THE TASK: Lines to restate from the data below: from the one containing "brown watering can: 2 -> 1" to the one containing "brown spoon: 7 -> 8", both included. Give them again exactly, and only them.

THE RECORDS:

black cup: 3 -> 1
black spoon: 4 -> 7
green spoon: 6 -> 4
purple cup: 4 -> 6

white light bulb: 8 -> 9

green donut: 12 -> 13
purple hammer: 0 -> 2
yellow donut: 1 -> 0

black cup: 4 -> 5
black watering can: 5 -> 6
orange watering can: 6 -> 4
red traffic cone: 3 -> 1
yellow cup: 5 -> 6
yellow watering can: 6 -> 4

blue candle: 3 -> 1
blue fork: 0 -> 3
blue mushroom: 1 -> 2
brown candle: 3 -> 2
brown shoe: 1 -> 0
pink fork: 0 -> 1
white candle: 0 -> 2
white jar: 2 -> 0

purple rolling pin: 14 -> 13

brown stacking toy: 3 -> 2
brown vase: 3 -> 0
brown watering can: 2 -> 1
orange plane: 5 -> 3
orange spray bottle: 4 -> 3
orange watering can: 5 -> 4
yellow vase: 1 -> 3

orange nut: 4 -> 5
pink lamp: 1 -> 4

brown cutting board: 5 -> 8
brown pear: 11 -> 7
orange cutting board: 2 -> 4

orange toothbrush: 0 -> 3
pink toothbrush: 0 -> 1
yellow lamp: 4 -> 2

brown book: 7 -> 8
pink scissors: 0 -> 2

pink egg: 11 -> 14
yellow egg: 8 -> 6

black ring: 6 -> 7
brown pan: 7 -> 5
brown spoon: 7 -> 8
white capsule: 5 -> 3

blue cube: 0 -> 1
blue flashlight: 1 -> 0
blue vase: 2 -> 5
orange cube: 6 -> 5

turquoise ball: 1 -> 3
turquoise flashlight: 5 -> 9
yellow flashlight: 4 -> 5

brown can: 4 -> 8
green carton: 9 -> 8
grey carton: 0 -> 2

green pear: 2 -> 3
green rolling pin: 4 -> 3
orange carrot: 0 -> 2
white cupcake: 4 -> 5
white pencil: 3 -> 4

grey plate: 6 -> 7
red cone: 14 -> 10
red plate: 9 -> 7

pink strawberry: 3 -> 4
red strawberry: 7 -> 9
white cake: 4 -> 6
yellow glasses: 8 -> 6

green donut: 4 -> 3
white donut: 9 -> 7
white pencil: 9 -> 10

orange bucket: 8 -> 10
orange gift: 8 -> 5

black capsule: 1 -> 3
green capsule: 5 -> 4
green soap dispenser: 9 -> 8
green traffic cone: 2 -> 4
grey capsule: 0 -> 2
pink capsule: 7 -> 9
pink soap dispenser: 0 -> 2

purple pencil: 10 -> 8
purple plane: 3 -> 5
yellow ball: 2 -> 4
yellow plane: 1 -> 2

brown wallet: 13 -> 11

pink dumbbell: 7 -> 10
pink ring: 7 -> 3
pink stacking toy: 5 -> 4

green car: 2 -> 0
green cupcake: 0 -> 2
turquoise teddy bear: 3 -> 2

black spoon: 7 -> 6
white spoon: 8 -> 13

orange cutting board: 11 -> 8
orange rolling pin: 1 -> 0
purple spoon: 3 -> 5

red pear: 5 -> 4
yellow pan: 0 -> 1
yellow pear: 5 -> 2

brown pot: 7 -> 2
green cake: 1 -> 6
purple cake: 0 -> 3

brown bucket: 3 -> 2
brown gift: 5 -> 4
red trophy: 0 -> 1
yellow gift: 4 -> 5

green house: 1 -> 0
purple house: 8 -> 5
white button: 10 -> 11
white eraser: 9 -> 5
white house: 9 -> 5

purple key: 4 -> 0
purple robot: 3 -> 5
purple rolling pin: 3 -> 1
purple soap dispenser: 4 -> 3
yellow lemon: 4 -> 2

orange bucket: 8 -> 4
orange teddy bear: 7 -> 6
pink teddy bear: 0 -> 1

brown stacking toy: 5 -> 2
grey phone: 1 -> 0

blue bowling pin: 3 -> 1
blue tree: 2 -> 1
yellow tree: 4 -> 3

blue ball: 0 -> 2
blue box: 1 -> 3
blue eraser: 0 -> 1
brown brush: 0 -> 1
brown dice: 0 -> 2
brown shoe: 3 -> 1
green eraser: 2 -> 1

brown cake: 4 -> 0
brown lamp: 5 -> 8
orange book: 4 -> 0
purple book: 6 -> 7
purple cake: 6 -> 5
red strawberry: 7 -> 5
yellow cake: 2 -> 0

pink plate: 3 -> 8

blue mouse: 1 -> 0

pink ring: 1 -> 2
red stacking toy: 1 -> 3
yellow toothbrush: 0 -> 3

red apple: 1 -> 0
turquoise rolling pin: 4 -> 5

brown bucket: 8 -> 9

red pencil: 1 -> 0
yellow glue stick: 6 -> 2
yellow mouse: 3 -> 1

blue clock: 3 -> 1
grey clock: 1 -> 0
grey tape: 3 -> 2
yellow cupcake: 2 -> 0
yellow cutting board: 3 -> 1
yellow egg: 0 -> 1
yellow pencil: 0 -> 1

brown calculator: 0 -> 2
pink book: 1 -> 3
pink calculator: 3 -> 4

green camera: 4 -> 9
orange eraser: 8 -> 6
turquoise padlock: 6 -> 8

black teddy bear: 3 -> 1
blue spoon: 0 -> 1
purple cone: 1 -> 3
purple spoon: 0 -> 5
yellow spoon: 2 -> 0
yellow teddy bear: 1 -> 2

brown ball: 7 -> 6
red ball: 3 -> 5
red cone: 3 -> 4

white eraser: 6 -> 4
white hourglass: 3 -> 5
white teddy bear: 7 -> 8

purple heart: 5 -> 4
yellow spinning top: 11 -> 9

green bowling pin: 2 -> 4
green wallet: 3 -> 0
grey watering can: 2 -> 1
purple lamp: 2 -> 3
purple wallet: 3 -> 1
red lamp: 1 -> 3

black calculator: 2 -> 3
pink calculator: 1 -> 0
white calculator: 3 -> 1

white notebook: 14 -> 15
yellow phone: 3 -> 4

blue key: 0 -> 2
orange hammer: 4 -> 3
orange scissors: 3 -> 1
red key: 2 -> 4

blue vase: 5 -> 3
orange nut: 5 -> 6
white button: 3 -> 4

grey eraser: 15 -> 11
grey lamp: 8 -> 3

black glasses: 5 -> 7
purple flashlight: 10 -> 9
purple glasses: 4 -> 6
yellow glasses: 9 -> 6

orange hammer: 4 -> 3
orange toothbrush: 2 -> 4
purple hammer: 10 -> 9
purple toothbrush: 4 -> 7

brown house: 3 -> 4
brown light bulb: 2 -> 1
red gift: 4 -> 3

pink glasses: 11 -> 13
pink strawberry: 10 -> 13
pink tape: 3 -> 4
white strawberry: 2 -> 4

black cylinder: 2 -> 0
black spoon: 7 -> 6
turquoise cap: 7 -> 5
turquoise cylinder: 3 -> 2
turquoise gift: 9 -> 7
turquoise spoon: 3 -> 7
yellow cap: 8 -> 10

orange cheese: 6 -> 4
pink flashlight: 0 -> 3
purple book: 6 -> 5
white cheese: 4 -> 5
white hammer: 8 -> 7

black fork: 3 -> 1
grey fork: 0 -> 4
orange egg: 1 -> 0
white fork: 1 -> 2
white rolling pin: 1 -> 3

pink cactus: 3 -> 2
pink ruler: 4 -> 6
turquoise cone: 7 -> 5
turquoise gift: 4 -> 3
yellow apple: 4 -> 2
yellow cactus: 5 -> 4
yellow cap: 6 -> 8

SOLUTION FOR THIS EXERCISE:
brown watering can: 2 -> 1
orange plane: 5 -> 3
orange spray bottle: 4 -> 3
orange watering can: 5 -> 4
yellow vase: 1 -> 3

orange nut: 4 -> 5
pink lamp: 1 -> 4

brown cutting board: 5 -> 8
brown pear: 11 -> 7
orange cutting board: 2 -> 4

orange toothbrush: 0 -> 3
pink toothbrush: 0 -> 1
yellow lamp: 4 -> 2

brown book: 7 -> 8
pink scissors: 0 -> 2

pink egg: 11 -> 14
yellow egg: 8 -> 6

black ring: 6 -> 7
brown pan: 7 -> 5
brown spoon: 7 -> 8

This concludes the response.